- _BRIEF_
Write out, character for character, the line containing "This is a 0.84" and all lines after it up to the end of the listing.

====== SUPPLIED MATERIAL

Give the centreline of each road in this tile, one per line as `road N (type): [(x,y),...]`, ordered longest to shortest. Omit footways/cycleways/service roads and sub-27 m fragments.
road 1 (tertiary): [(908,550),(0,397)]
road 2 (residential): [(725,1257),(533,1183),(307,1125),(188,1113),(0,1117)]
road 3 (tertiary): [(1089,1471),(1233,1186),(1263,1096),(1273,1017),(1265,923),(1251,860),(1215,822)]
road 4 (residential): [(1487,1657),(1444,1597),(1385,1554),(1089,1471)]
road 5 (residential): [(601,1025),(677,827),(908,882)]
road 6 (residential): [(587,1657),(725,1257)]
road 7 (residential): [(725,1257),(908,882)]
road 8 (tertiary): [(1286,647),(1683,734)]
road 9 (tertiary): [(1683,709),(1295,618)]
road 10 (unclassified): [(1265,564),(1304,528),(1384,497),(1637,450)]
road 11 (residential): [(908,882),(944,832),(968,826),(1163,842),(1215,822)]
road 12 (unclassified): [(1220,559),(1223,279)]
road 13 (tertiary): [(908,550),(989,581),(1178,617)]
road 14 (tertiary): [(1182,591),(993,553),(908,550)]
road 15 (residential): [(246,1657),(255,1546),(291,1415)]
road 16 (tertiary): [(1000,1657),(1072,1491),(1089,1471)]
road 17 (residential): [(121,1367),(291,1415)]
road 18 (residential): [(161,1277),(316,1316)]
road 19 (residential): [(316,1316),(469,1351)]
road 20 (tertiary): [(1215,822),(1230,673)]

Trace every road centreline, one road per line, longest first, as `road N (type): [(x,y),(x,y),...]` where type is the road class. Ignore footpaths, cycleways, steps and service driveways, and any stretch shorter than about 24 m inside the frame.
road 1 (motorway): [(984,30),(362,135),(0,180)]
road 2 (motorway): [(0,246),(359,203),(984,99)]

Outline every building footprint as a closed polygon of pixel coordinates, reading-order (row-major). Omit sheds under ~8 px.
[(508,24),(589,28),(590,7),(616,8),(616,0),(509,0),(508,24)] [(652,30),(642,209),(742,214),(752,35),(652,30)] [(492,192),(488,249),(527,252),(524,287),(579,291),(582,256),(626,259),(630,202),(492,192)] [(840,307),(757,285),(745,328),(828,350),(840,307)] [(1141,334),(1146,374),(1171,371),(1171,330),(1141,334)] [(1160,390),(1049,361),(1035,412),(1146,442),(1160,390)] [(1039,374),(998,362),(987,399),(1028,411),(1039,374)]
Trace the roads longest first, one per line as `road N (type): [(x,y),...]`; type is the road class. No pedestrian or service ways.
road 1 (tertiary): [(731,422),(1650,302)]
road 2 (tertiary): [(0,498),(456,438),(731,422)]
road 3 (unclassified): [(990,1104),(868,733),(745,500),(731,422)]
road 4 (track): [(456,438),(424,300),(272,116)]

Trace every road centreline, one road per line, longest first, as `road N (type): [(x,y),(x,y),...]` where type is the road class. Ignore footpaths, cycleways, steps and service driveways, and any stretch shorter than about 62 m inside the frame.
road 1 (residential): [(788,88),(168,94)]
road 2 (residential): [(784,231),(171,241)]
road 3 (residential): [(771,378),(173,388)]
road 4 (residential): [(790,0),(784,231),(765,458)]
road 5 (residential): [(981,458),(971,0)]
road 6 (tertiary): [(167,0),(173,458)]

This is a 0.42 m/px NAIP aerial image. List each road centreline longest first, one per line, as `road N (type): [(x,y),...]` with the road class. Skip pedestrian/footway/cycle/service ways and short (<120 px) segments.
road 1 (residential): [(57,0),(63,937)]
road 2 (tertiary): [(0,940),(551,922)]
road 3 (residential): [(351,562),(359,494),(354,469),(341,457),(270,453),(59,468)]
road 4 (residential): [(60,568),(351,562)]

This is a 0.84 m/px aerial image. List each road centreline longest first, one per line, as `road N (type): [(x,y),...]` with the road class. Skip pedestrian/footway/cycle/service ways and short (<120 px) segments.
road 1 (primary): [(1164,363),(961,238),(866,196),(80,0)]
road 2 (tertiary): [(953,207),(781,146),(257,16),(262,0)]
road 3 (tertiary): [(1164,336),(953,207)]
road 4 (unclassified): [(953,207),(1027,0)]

============

- _WRITTEN ANSWER_
This is a 0.84 m/px aerial image. List each road centreline longest first, one per line, as `road N (type): [(x,y),...]` with the road class. Skip pedestrian/footway/cycle/service ways and short (<120 px) segments.
road 1 (primary): [(1164,363),(961,238),(866,196),(80,0)]
road 2 (tertiary): [(953,207),(781,146),(257,16),(262,0)]
road 3 (tertiary): [(1164,336),(953,207)]
road 4 (unclassified): [(953,207),(1027,0)]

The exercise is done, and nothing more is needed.